= Task brief =
From the data underneath, reproduce exactly the stretch that begins at the line with "Someone took away the canette/rose" and ends after the line with "Someone swapped the cuillère/orange".

= Provided information =
=== Section Start ===
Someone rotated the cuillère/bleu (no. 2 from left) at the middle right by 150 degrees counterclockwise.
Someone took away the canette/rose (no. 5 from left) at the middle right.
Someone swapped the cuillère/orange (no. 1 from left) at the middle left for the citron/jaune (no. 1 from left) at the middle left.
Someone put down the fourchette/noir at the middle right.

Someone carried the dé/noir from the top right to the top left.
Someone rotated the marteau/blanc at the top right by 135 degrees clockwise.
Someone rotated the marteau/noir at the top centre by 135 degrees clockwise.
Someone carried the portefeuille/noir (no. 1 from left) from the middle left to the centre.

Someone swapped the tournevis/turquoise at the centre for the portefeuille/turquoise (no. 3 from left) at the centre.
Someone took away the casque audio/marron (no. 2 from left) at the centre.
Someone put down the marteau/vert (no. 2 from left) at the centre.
=== Section End ===
=== Section Start ===
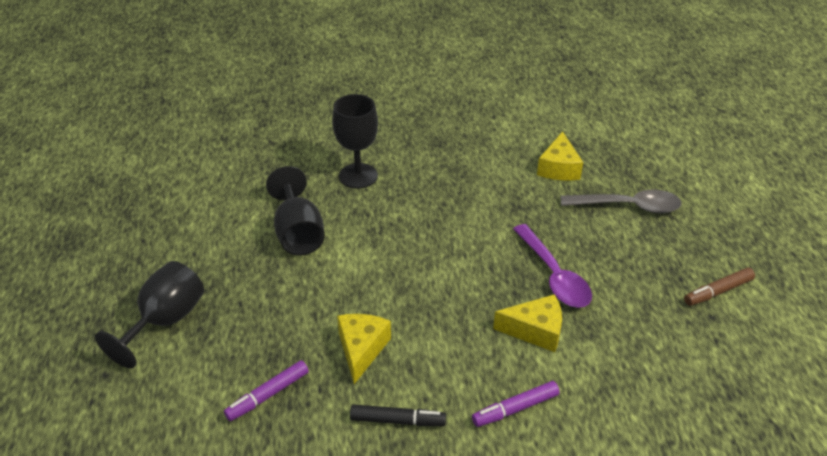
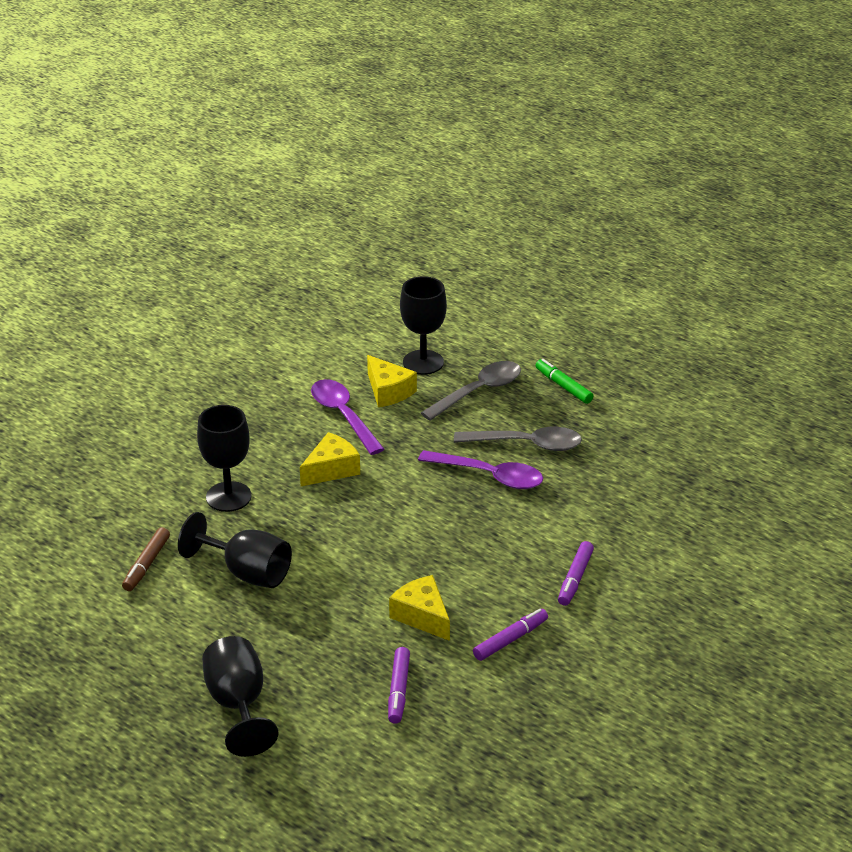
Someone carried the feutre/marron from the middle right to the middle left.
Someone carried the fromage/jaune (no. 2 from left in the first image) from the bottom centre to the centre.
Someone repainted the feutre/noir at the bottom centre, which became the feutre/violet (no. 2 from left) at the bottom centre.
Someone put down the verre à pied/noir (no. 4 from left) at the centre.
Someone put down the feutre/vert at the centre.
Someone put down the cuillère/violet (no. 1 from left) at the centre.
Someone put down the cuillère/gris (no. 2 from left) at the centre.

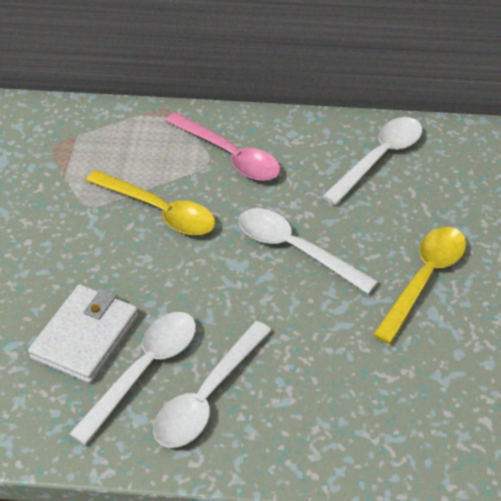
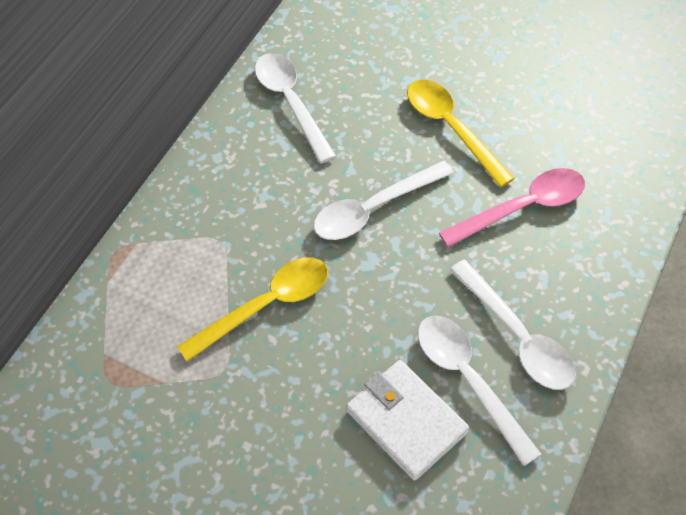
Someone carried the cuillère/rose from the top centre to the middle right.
=== Section End ===
= Answer to the exercise =
Someone took away the canette/rose (no. 5 from left) at the middle right.
Someone swapped the cuillère/orange (no. 1 from left) at the middle left for the citron/jaune (no. 1 from left) at the middle left.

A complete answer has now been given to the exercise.